(Recorded data)
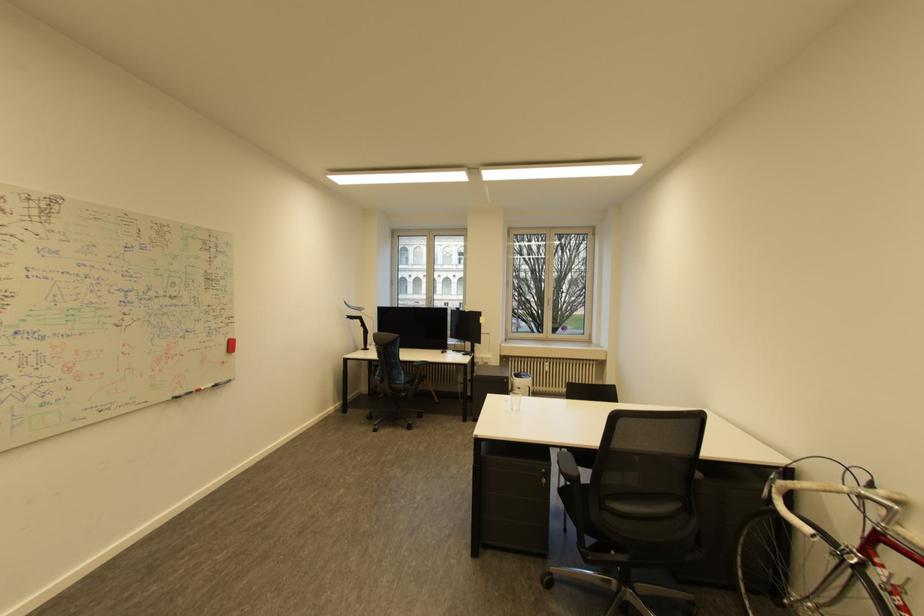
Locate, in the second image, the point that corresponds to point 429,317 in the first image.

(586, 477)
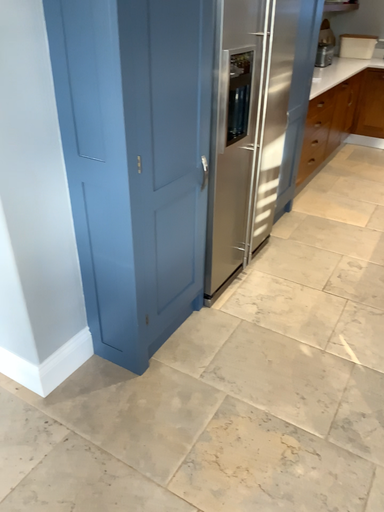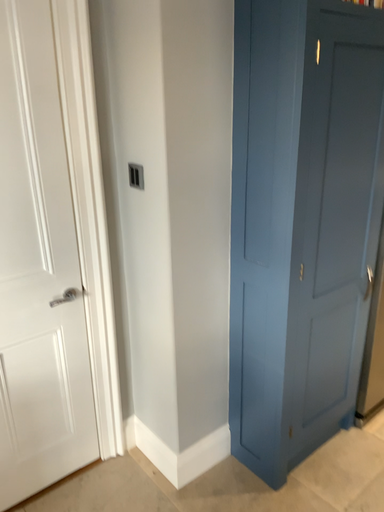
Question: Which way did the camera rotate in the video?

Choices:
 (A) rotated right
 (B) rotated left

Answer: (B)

▸ **Task to complete**
Swap "rotated" for "turned" throughout all the entries above and write them out again with nothing else changed. Leave the pictures out.

▸ **Solution for this problem**
Locate, in the second image, the point that corresponds to point 429,317 in the first image.

(586, 477)
Question: Which way did the camera rotate in the video?

Choices:
 (A) turned right
 (B) turned left

Answer: (B)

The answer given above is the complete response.